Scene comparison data

○ ○ ○ ○ ○

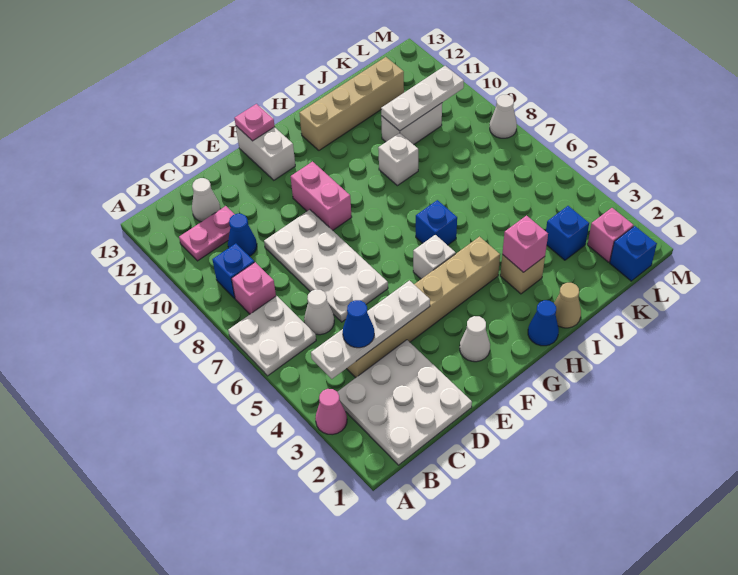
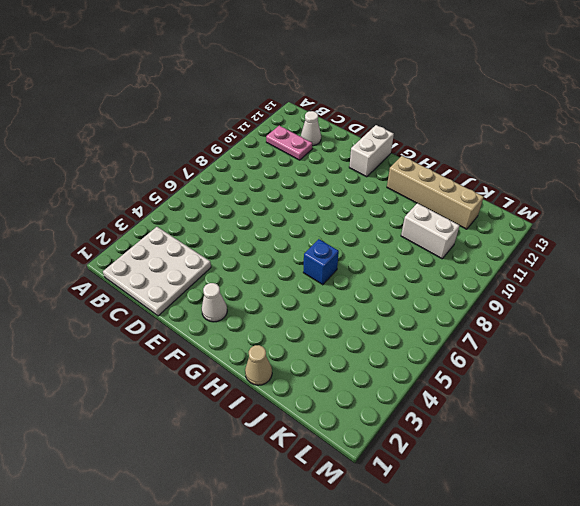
none -> pink cone A3 level 1
none -> white plate A6:B7 level 1
none -> pink brick B8 level 1
none -> blue brick B9 level 1

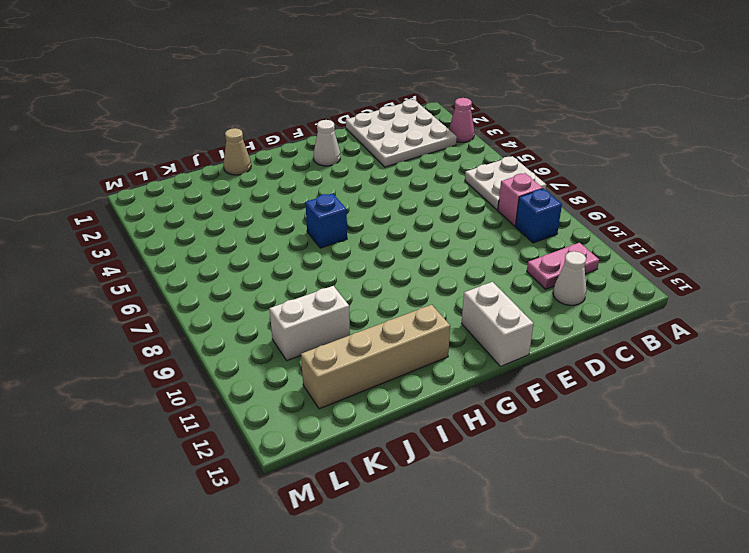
none -> tan brick C4:H4 level 1
none -> white cone C6 level 1
none -> blue cone C10 level 1
none -> white plate D6:E9 level 1

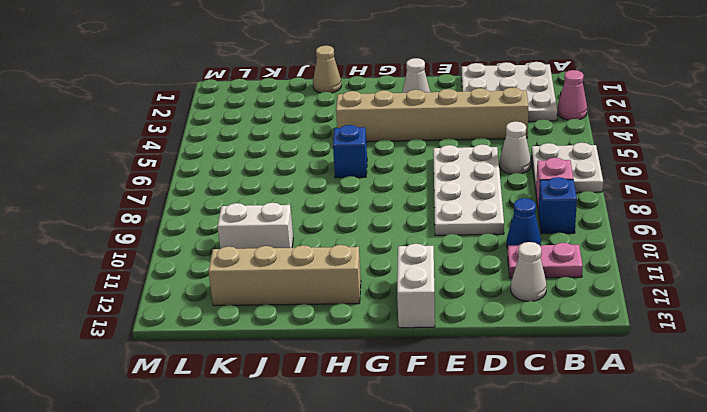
none -> pink brick F9:F10 level 1
none -> white brick G5 level 1
none -> blue cone H1 level 1
none -> tan brick I3 level 1

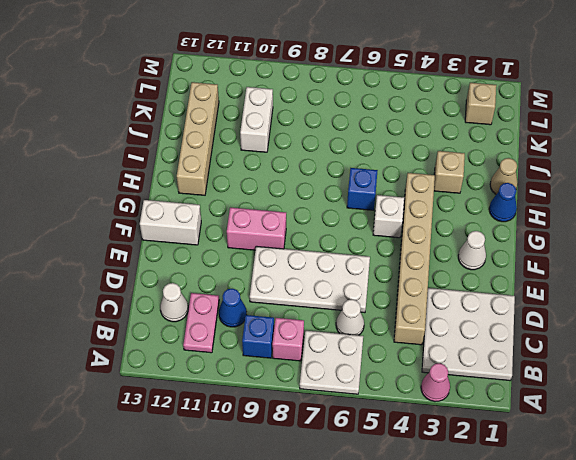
tan brick L2 level 1 -> pink brick L2 level 1
none -> white brick I9 level 1
none -> blue brick K3 level 1
none -> blue brick L1 level 1
none -> white cone M8 level 1

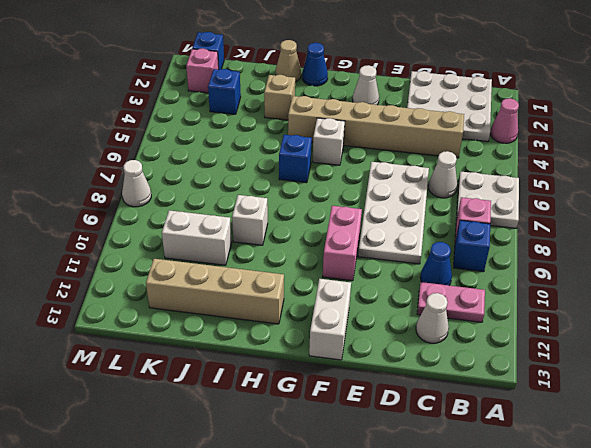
none -> white plate B4:E4 level 2
none -> pink plate F13 level 2
none -> pink brick I3 level 2
none -> white plate J10:L10 level 2

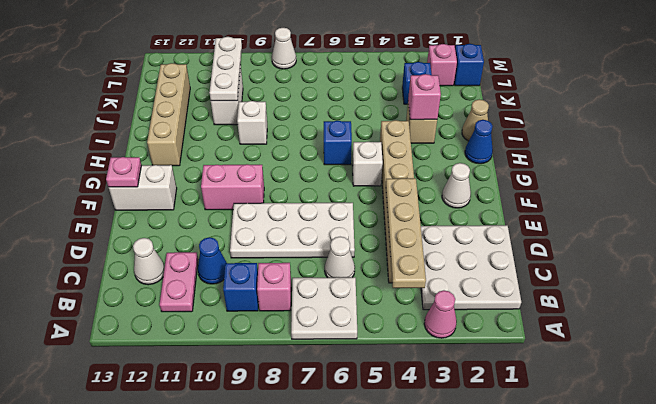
tan plate B4:E4 level 2 -> white plate B4:E4 level 2
none -> blue cone C4 level 3

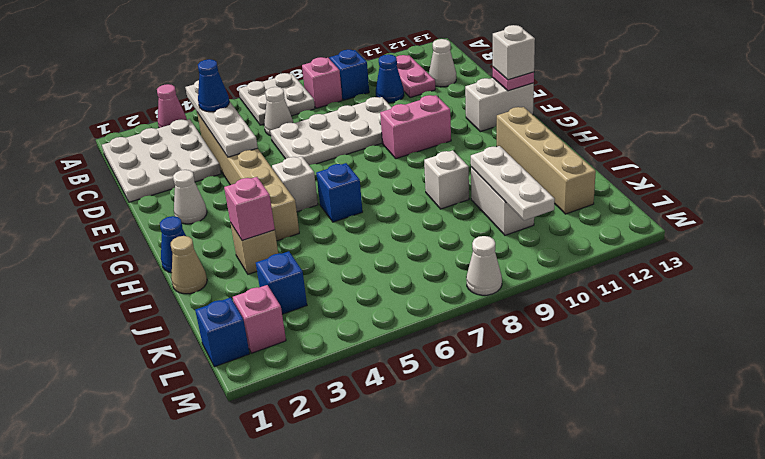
white brick F13 level 3 -> none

○ ○ ○ ○ ○

Task objective
Look at the records above. Copy every line where the string "cone" occurs.

Exercise response
none -> pink cone A3 level 1
none -> white cone C6 level 1
none -> blue cone C10 level 1
none -> blue cone H1 level 1
none -> white cone M8 level 1
none -> blue cone C4 level 3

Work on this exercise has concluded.